(PROMPT): Repeat the records in full. No pictures belong in the copy.

(Source records)
▽

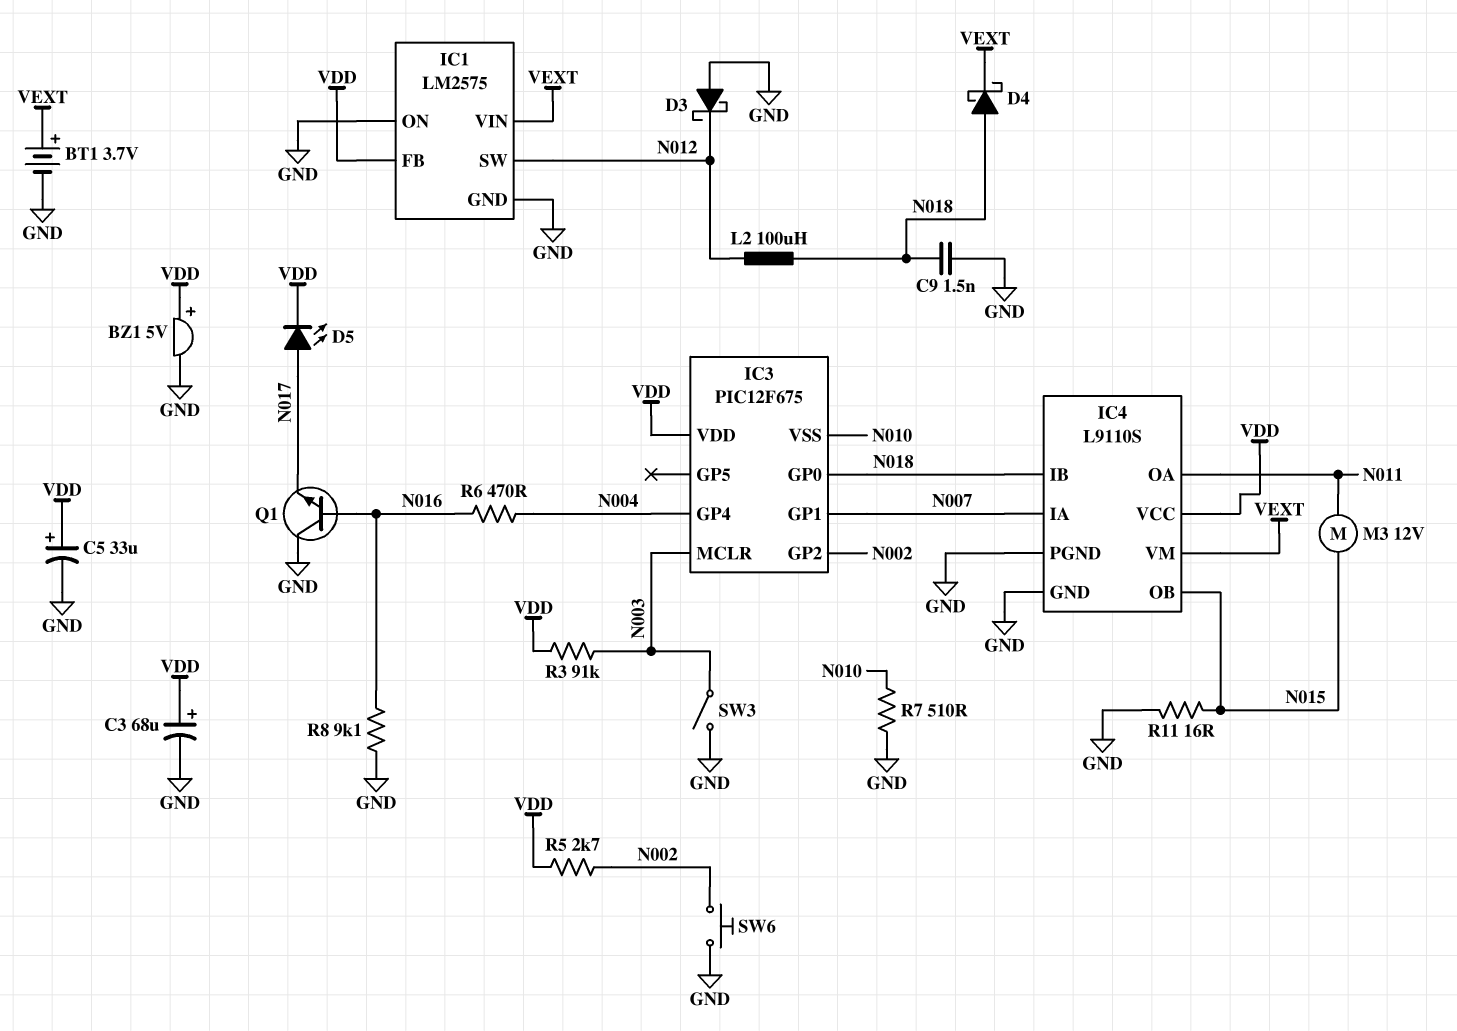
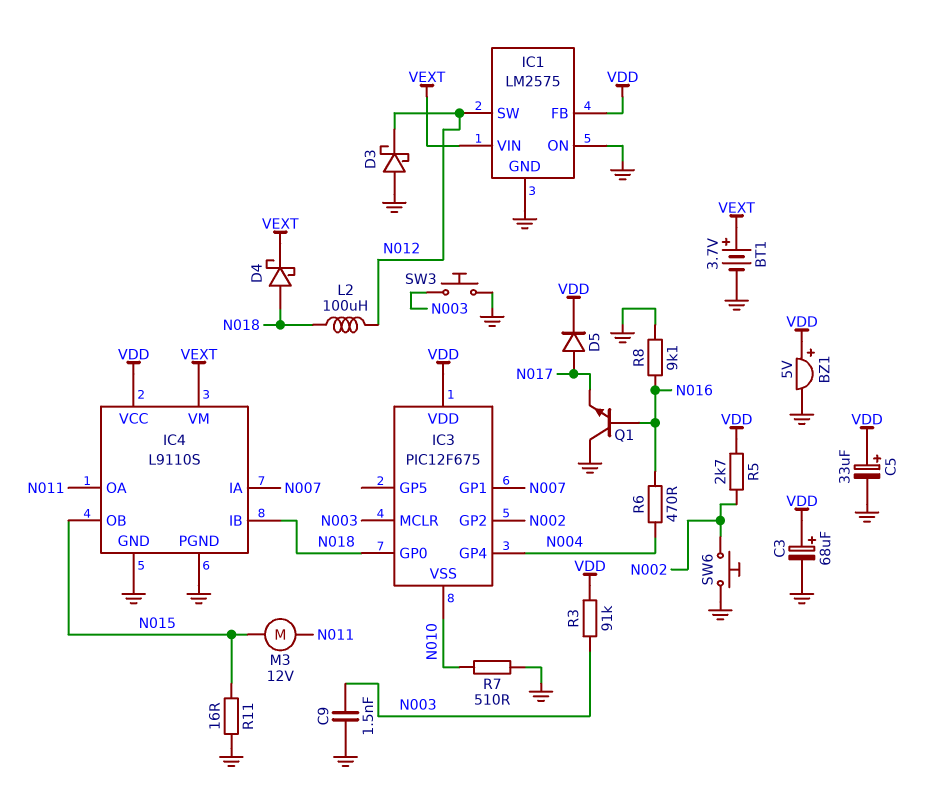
C9: 1.5nF (GND, N018) -> 1.5nF (GND, N003)
D5: LED (A N017, K VDD) -> diode (A N017, K VDD)
SW3: switch (GND, N003) -> button (GND, N003)

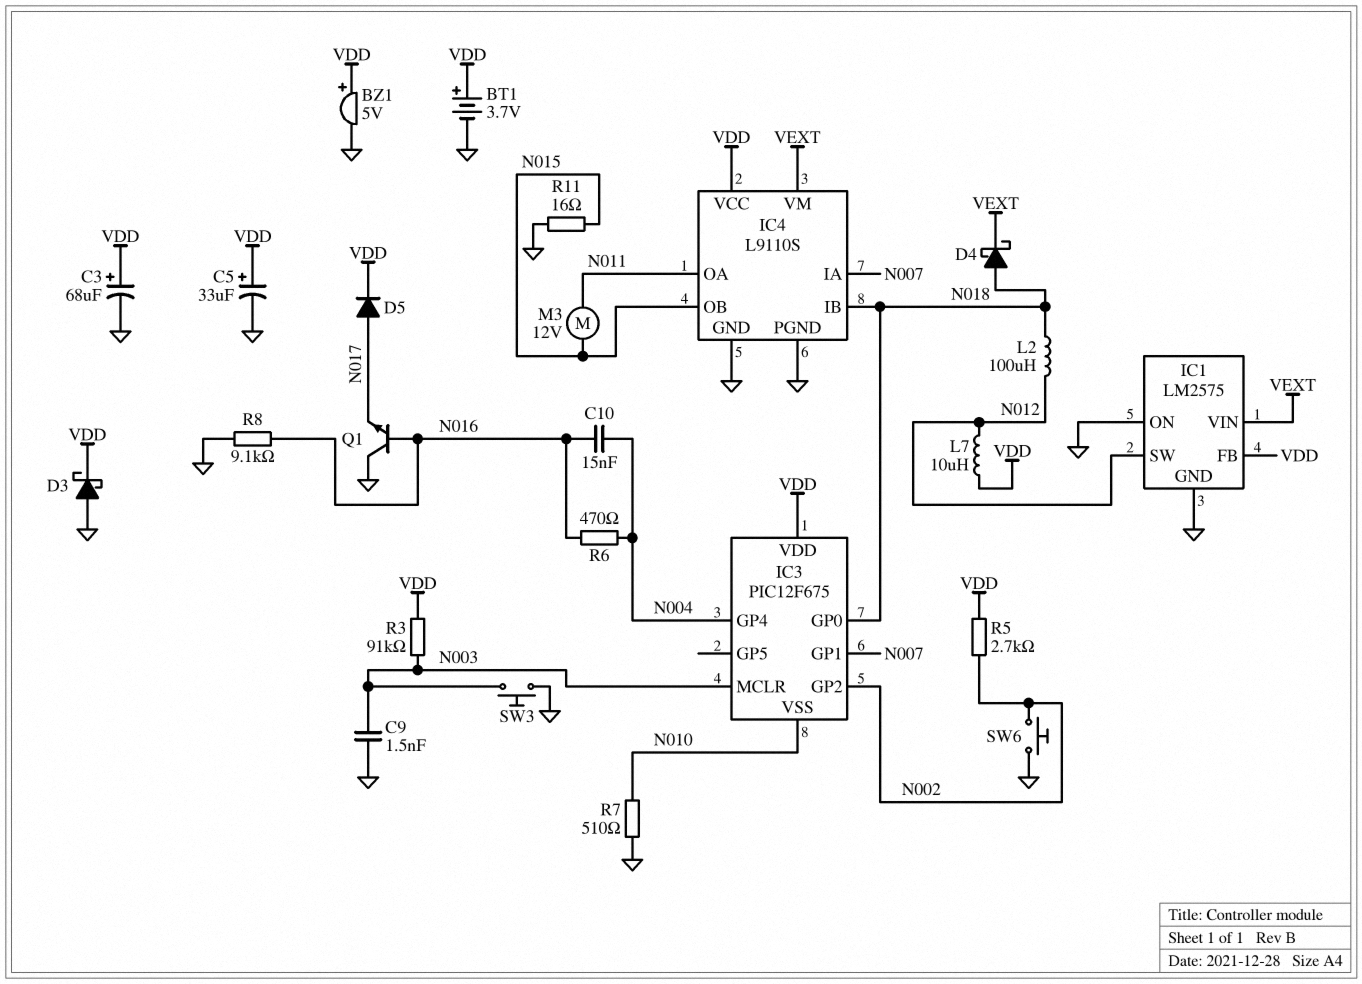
BT1: 3.7V (plus VEXT, minus GND) -> 3.7V (plus VDD, minus GND)
C10: none -> 15nF (N004, N016)
D3: schottky (A GND, K N012) -> schottky (A GND, K VDD)
L7: none -> 10uH (N012, VDD)

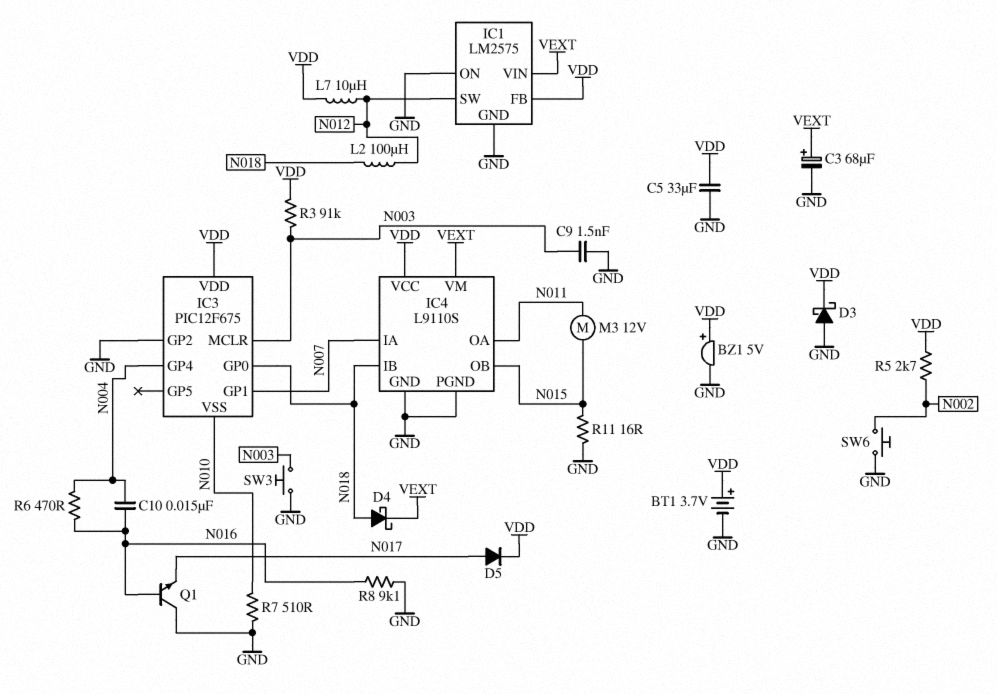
C3: 68uF (plus VDD, minus GND) -> 68uF (plus VEXT, minus GND)
C5: 33uF (plus VDD, minus GND) -> 33uF (GND, VDD)
IC3 pin GP2: N002 -> GND

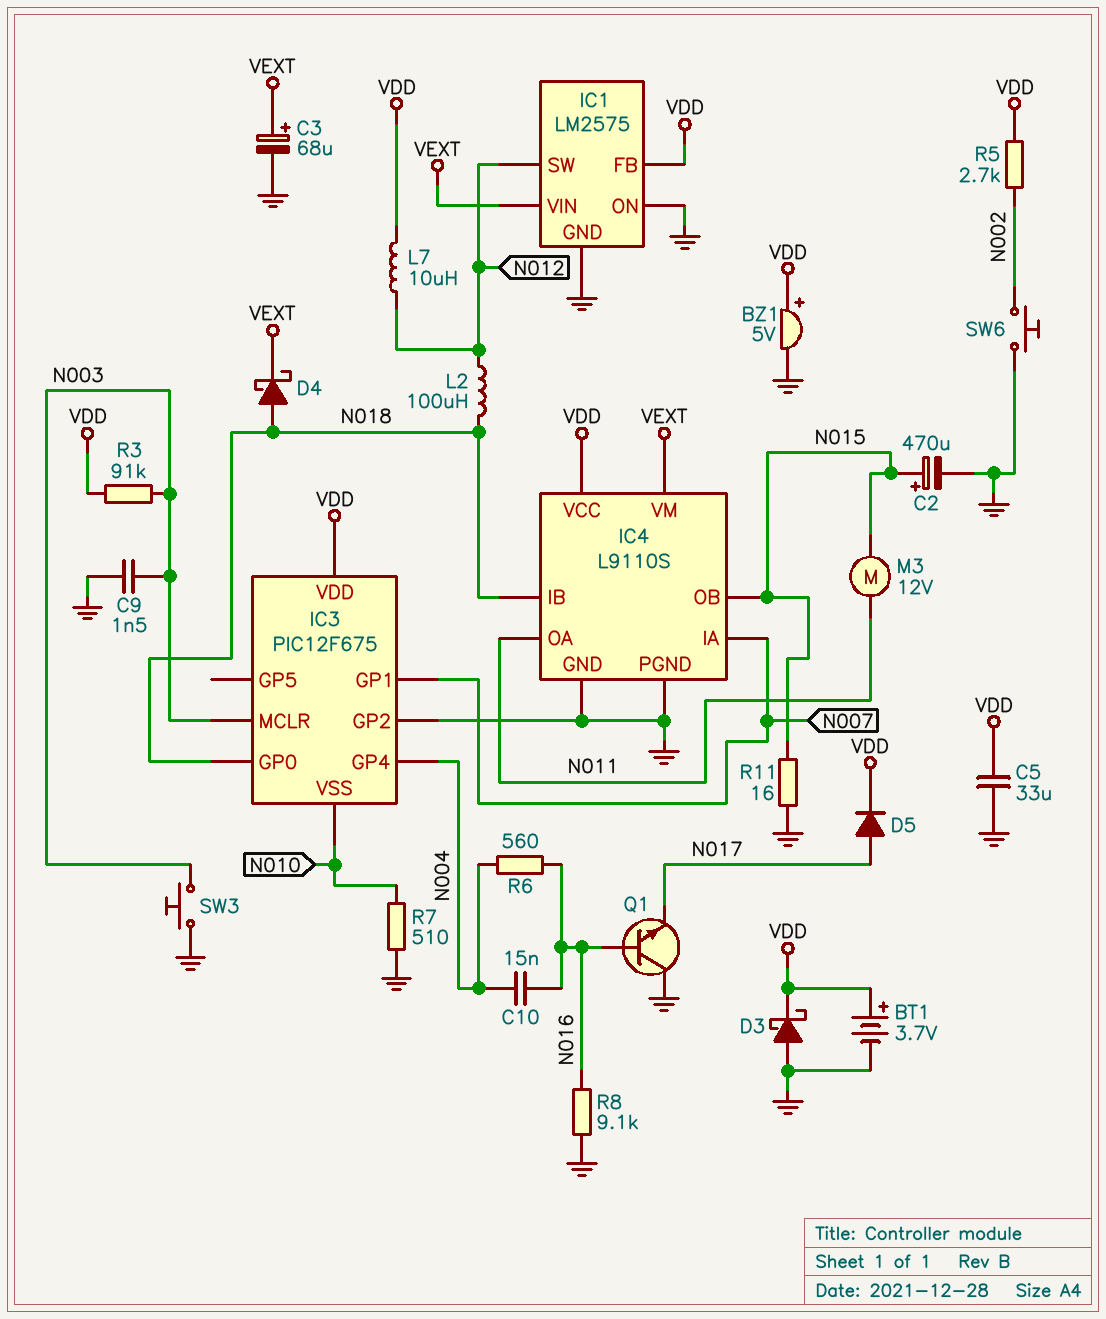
C2: none -> 470uF (plus N015, minus GND)
R6: 470 (N004, N016) -> 560 (N004, N016)

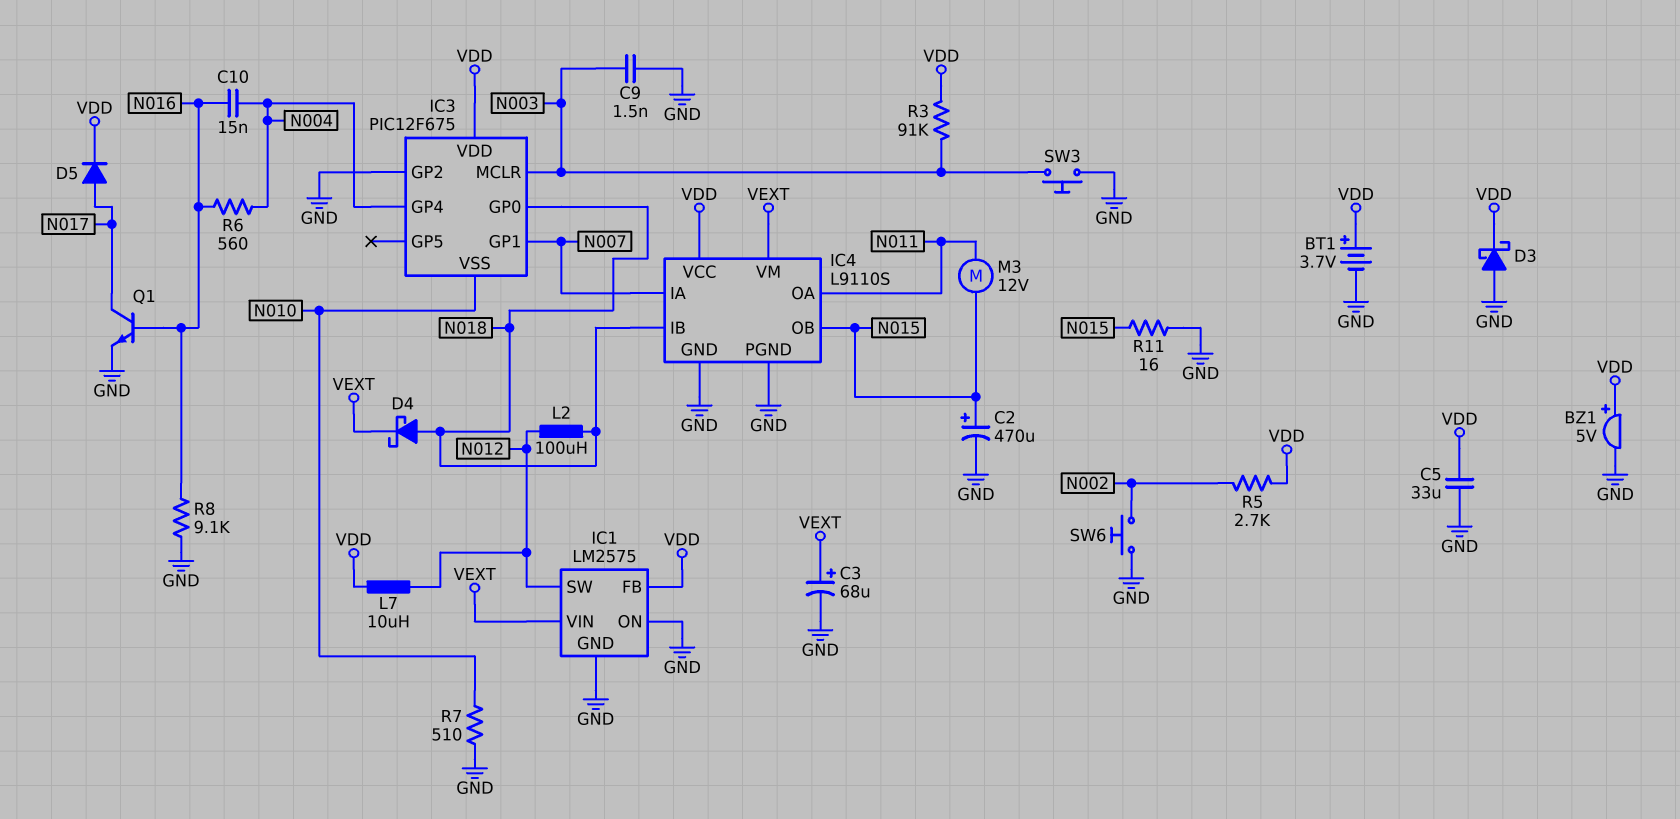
Q1: NPN (B N016, C GND, E N017) -> NPN (B N016, C N017, E GND)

△

(RESPONSE):
C9: 1.5nF (GND, N018) -> 1.5nF (GND, N003)
D5: LED (A N017, K VDD) -> diode (A N017, K VDD)
SW3: switch (GND, N003) -> button (GND, N003)

BT1: 3.7V (plus VEXT, minus GND) -> 3.7V (plus VDD, minus GND)
C10: none -> 15nF (N004, N016)
D3: schottky (A GND, K N012) -> schottky (A GND, K VDD)
L7: none -> 10uH (N012, VDD)

C3: 68uF (plus VDD, minus GND) -> 68uF (plus VEXT, minus GND)
C5: 33uF (plus VDD, minus GND) -> 33uF (GND, VDD)
IC3 pin GP2: N002 -> GND

C2: none -> 470uF (plus N015, minus GND)
R6: 470 (N004, N016) -> 560 (N004, N016)

Q1: NPN (B N016, C GND, E N017) -> NPN (B N016, C N017, E GND)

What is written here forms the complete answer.